• [WRITTEN TASK] Convert every line of the records below into a JSON list of strings, one string per line, skipping any blank lines.

• [ITEMS]
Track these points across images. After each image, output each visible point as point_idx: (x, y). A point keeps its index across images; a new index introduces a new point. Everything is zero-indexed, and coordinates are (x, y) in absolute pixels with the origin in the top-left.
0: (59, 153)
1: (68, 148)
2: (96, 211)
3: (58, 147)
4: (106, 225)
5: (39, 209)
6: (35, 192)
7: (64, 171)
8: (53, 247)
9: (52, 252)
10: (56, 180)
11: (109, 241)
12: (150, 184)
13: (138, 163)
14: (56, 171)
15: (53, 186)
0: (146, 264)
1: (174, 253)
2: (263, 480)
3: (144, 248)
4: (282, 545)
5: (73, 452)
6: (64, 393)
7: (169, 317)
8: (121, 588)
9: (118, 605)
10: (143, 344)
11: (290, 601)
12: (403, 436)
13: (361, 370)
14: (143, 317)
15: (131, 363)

• [OUTPUT]
[
  "Track these points across images. After each image, output each visible point as point_idx: (x, y). A point keeps its index across images; a new index introduces a new point. Everything is zero-indexed, and coordinates are (x, y) in absolute pixels with the origin in the top-left.",
  "0: (59, 153)",
  "1: (68, 148)",
  "2: (96, 211)",
  "3: (58, 147)",
  "4: (106, 225)",
  "5: (39, 209)",
  "6: (35, 192)",
  "7: (64, 171)",
  "8: (53, 247)",
  "9: (52, 252)",
  "10: (56, 180)",
  "11: (109, 241)",
  "12: (150, 184)",
  "13: (138, 163)",
  "14: (56, 171)",
  "15: (53, 186)",
  "0: (146, 264)",
  "1: (174, 253)",
  "2: (263, 480)",
  "3: (144, 248)",
  "4: (282, 545)",
  "5: (73, 452)",
  "6: (64, 393)",
  "7: (169, 317)",
  "8: (121, 588)",
  "9: (118, 605)",
  "10: (143, 344)",
  "11: (290, 601)",
  "12: (403, 436)",
  "13: (361, 370)",
  "14: (143, 317)",
  "15: (131, 363)"
]